## [EXERCISE REQUIREMENTS]
Go to the line that contains "black eraser: 7 -> 8". Restate that line and each one after it exactly, through the end of the records, without pictures.

## [RAW DATA]

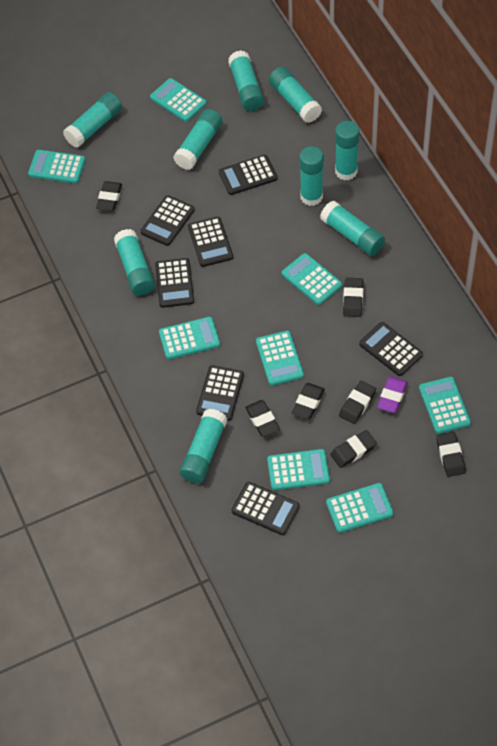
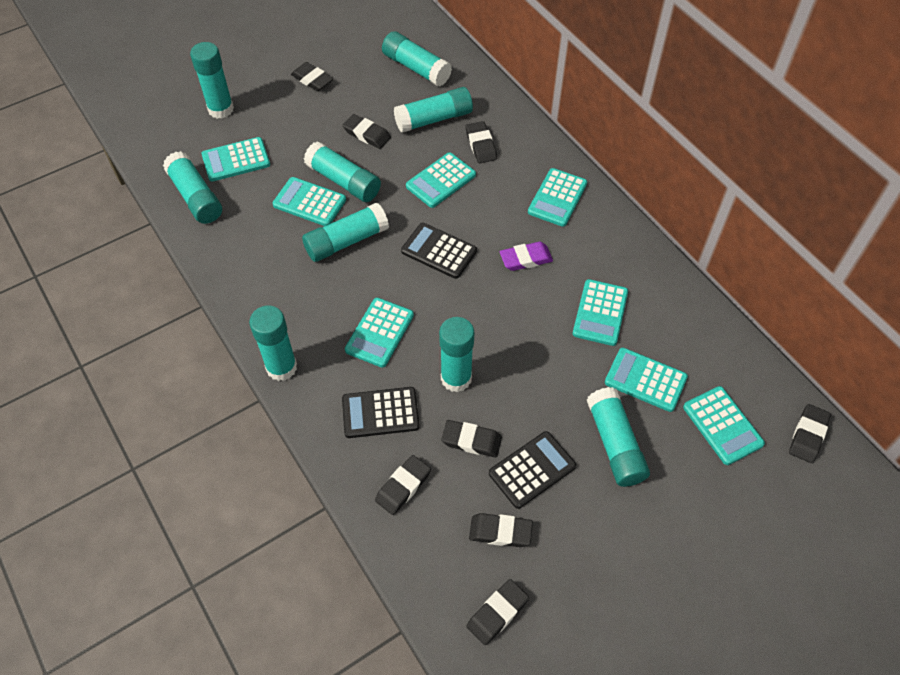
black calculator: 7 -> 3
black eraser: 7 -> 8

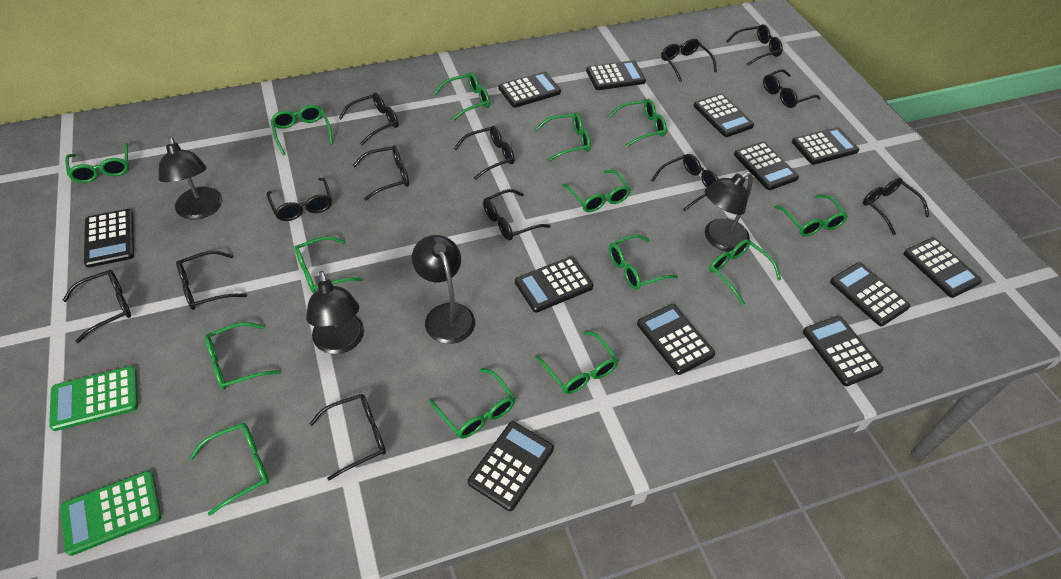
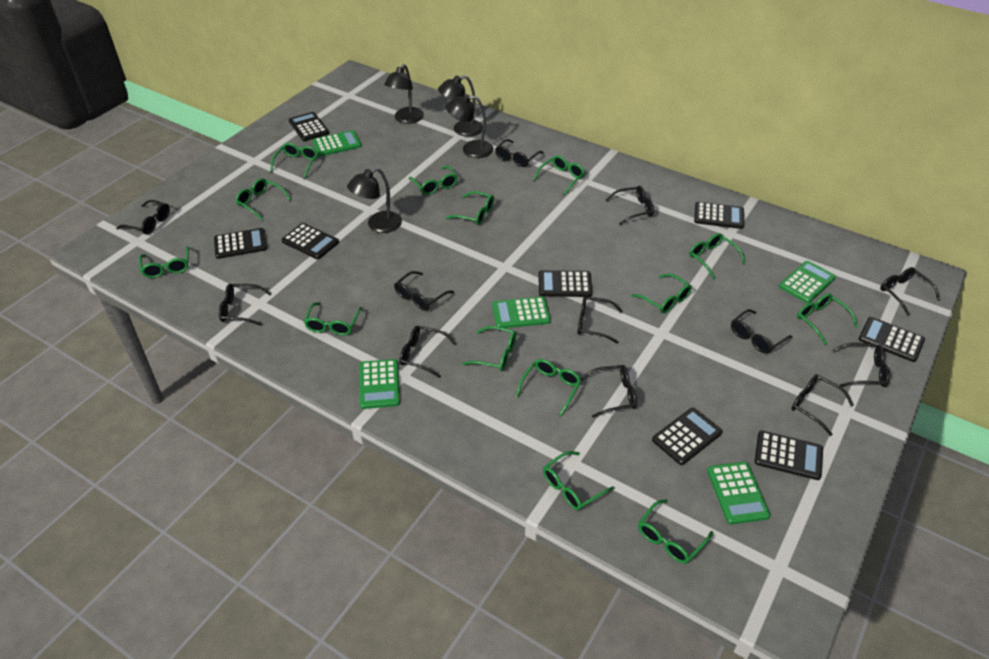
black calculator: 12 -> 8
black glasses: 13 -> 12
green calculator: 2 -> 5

## [SOLUTION TO THIS EXERCISE]
black eraser: 7 -> 8

black calculator: 12 -> 8
black glasses: 13 -> 12
green calculator: 2 -> 5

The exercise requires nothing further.